(Building box mappings)
════════════════════

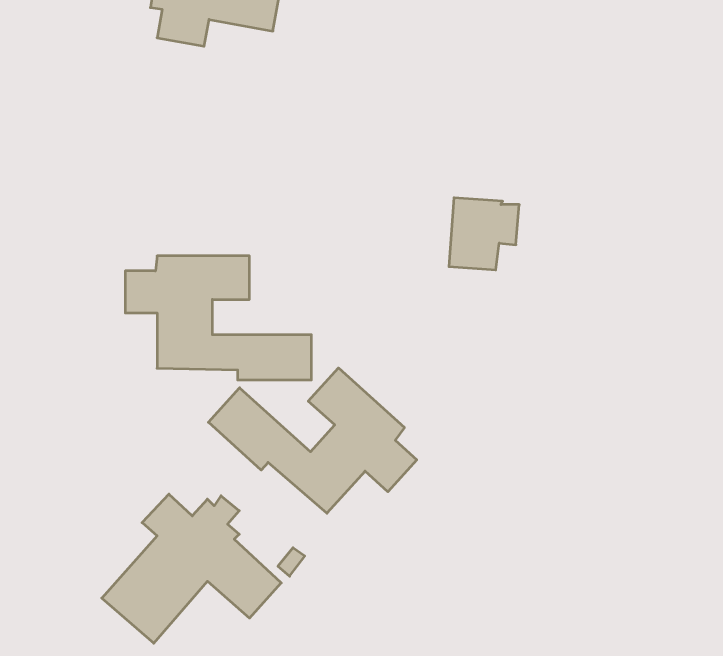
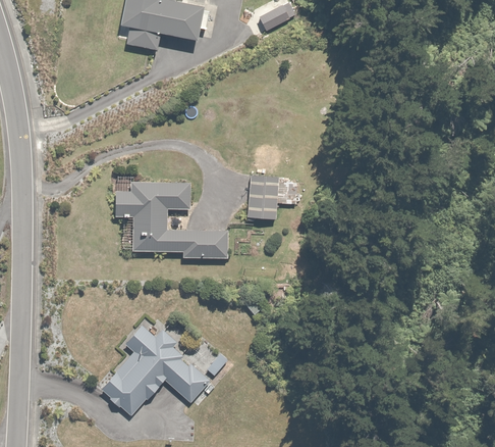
building: [449,198,519,270] -> [246,175,289,218]
building: [208,368,417,513] -> none

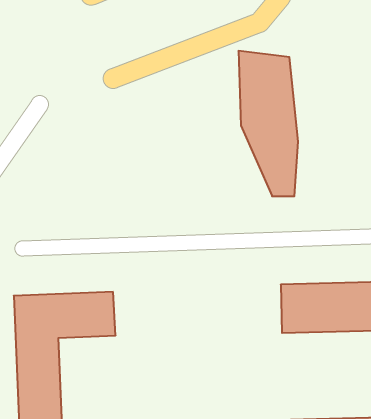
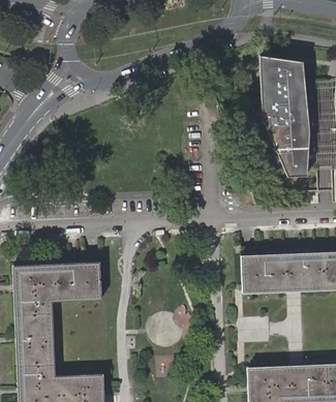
building: [238,51,298,196] -> [259,57,309,178]

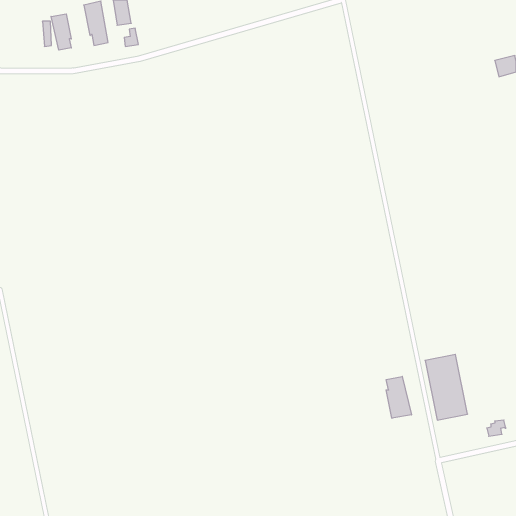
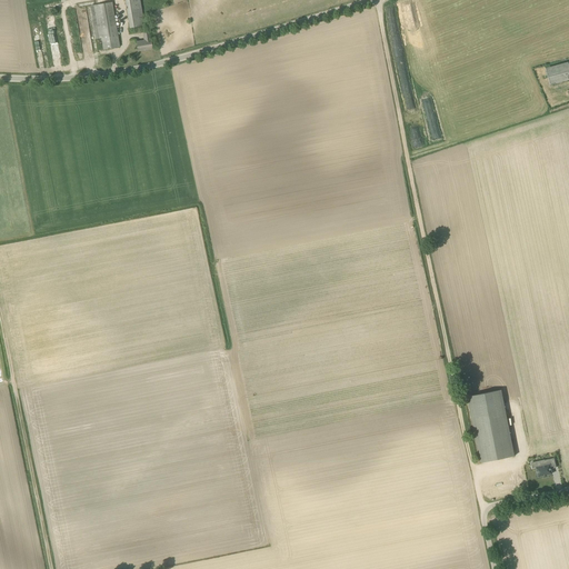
building: [51,14,71,50] -> none
building: [386,376,411,418] -> none

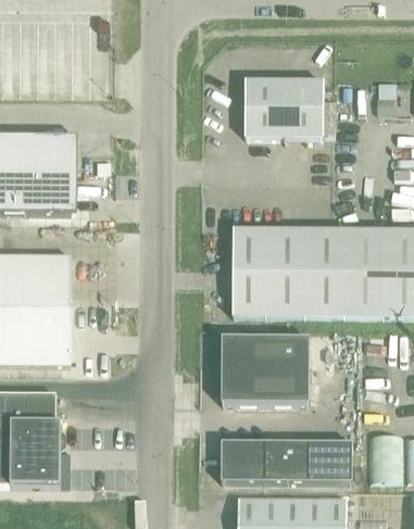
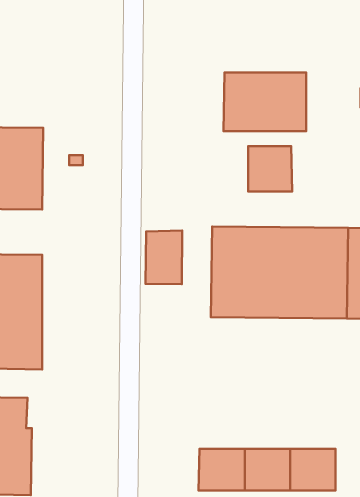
building: none -> [248,146,292,192]
building: none -> [146,231,182,284]
building: [221,337,309,404] -> none

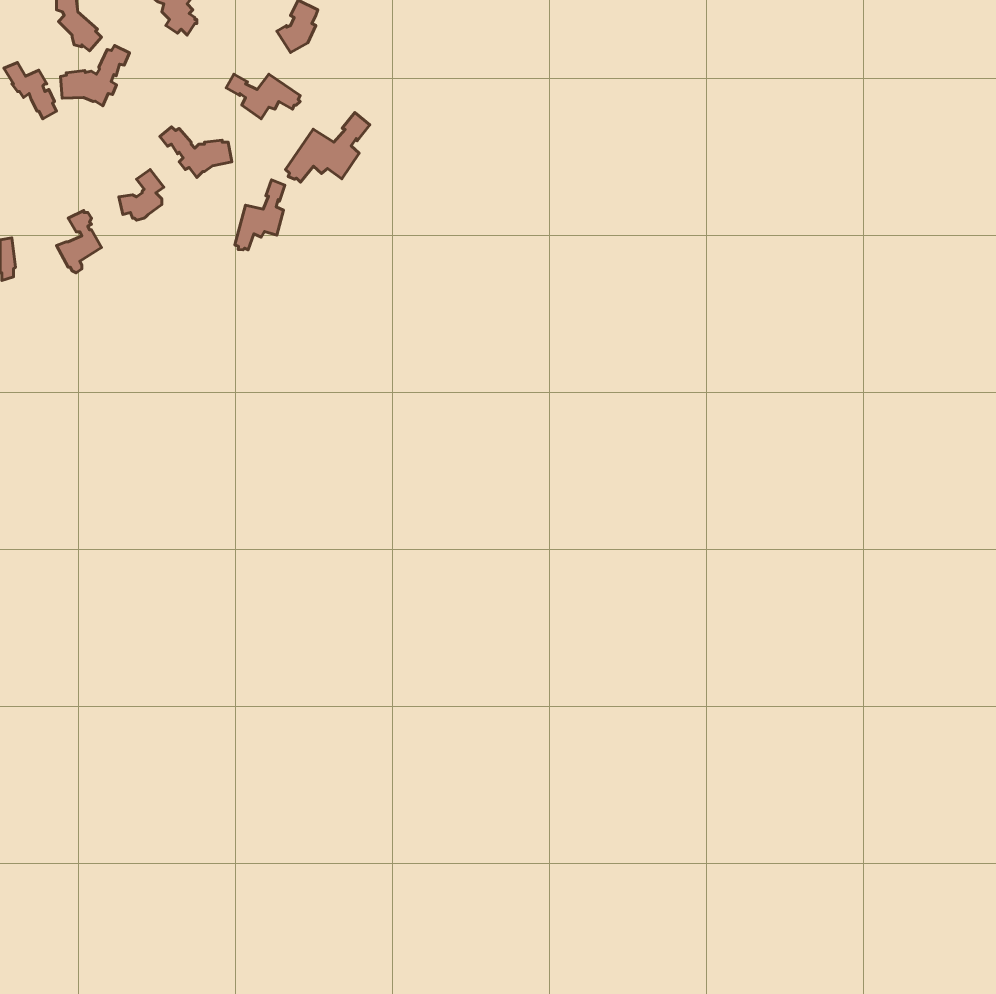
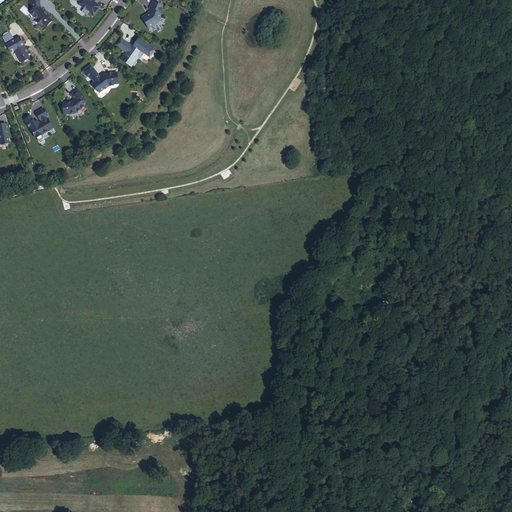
building: [61,45,129,106] -> none
building: [286,113,370,182] -> none
building: [235,180,285,250] -> none

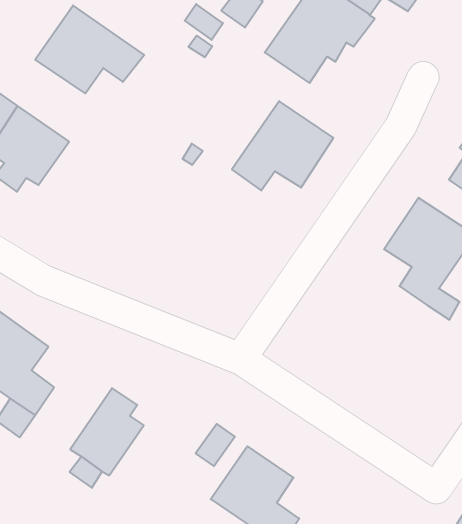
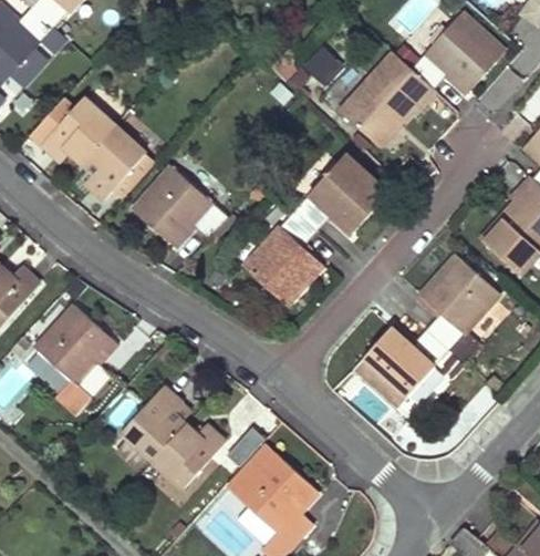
building: [35,5,144,93] -> [132,166,228,245]
building: none -> [242,207,323,306]
building: none -> [354,328,449,408]
building: none -> [149,421,225,490]

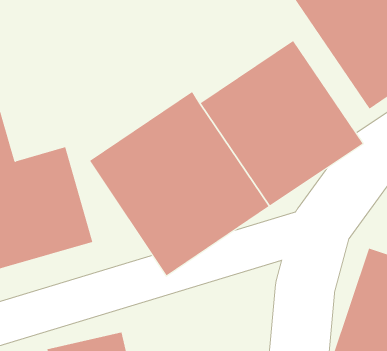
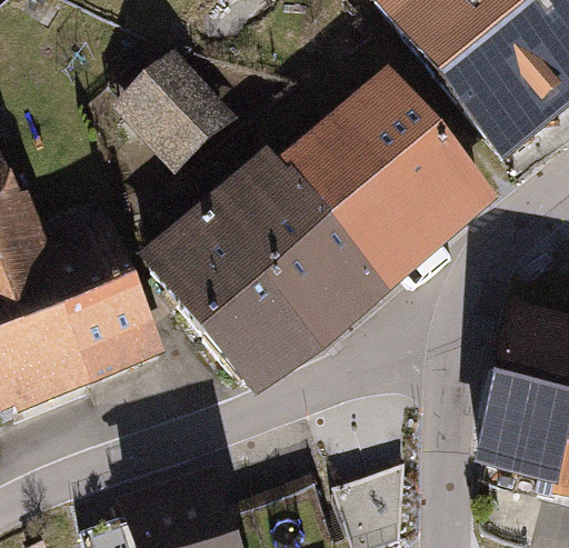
building: none -> [110,49,234,173]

════════════════════

[EXERCISE DESCRIPTION]
Please return only the lines from the one holding "building: [208,368,417,513] -> none" through the end of the data, both ends included; do not copy any pictures.

[REPLY TO THE TASK]
building: [208,368,417,513] -> none

building: [238,51,298,196] -> [259,57,309,178]

building: [51,14,71,50] -> none
building: [386,376,411,418] -> none

building: none -> [248,146,292,192]
building: none -> [146,231,182,284]
building: [221,337,309,404] -> none

building: [61,45,129,106] -> none
building: [286,113,370,182] -> none
building: [235,180,285,250] -> none

building: [35,5,144,93] -> [132,166,228,245]
building: none -> [242,207,323,306]
building: none -> [354,328,449,408]
building: none -> [149,421,225,490]

building: none -> [110,49,234,173]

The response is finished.